▶ _What you will do_
Skip the pictures and write out, word for word, the lines below from the one with "(312, 265) = (255, 242): grey" through the one with "(629, 372) = (802, 292): purple", inclusive.

▶ _Source records_
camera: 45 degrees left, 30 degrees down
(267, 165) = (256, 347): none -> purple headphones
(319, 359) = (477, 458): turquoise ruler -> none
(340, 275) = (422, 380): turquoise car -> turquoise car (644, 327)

--

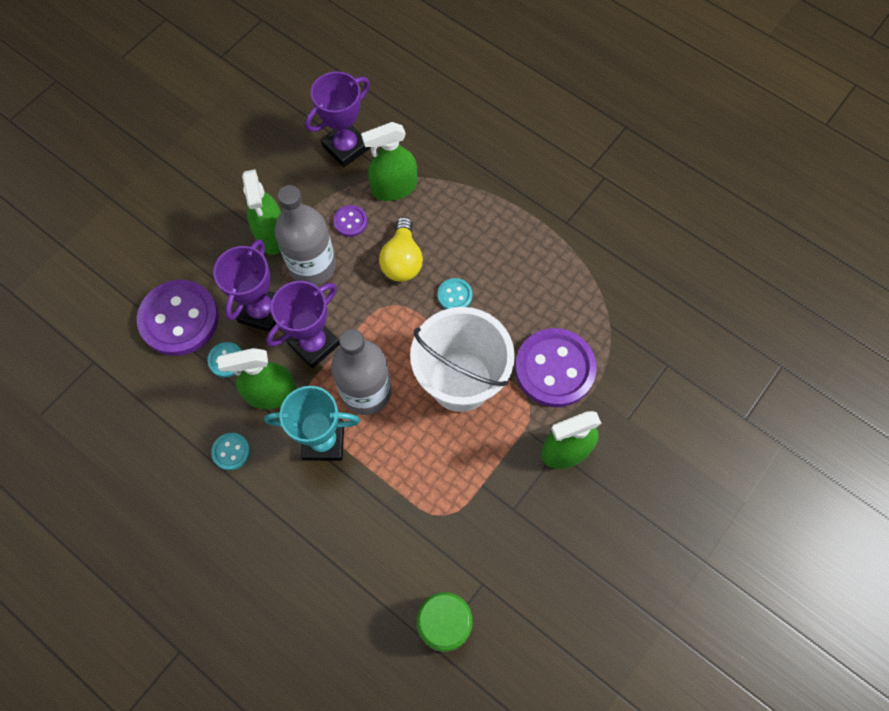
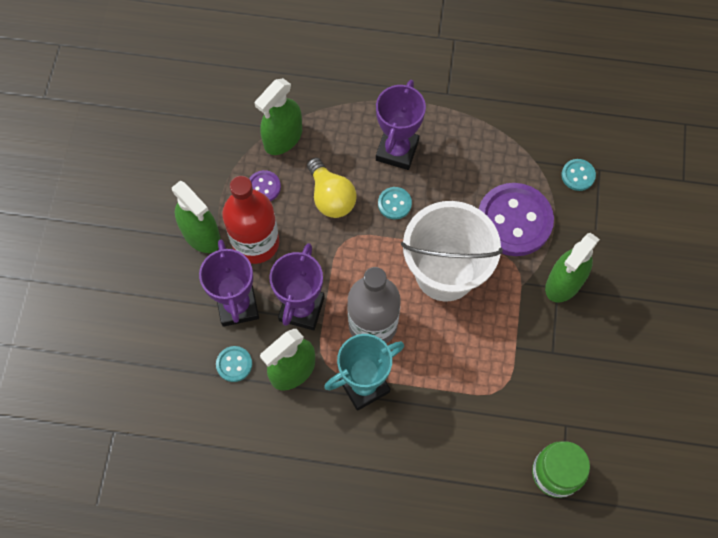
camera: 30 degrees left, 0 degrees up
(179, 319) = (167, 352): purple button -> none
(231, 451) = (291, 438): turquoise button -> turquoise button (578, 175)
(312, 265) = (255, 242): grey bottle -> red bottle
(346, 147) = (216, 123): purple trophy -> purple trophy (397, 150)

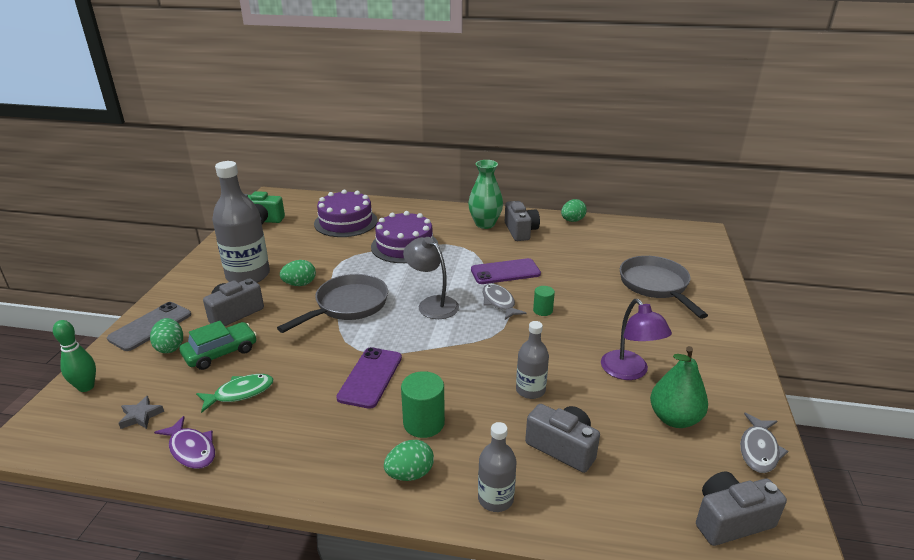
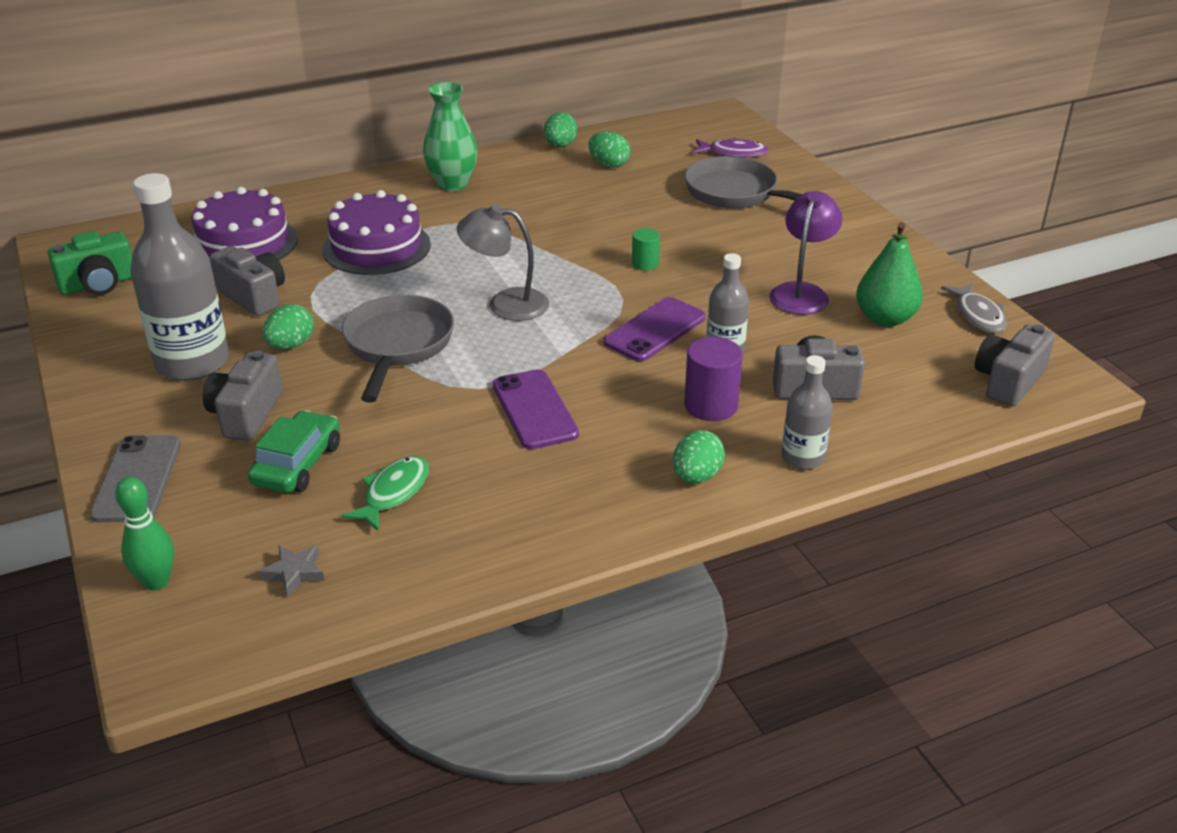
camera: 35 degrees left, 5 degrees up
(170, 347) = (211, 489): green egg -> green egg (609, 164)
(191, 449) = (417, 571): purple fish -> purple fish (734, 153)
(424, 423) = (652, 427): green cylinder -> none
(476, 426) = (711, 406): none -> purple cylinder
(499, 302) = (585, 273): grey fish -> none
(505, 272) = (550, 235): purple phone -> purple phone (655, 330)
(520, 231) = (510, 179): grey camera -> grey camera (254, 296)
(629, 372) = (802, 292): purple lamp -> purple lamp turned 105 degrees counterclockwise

▶ _Exercise result_
(312, 265) = (255, 242): grey bottle -> red bottle
(346, 147) = (216, 123): purple trophy -> purple trophy (397, 150)

camera: 35 degrees left, 5 degrees up
(170, 347) = (211, 489): green egg -> green egg (609, 164)
(191, 449) = (417, 571): purple fish -> purple fish (734, 153)
(424, 423) = (652, 427): green cylinder -> none
(476, 426) = (711, 406): none -> purple cylinder
(499, 302) = (585, 273): grey fish -> none
(505, 272) = (550, 235): purple phone -> purple phone (655, 330)
(520, 231) = (510, 179): grey camera -> grey camera (254, 296)
(629, 372) = (802, 292): purple lamp -> purple lamp turned 105 degrees counterclockwise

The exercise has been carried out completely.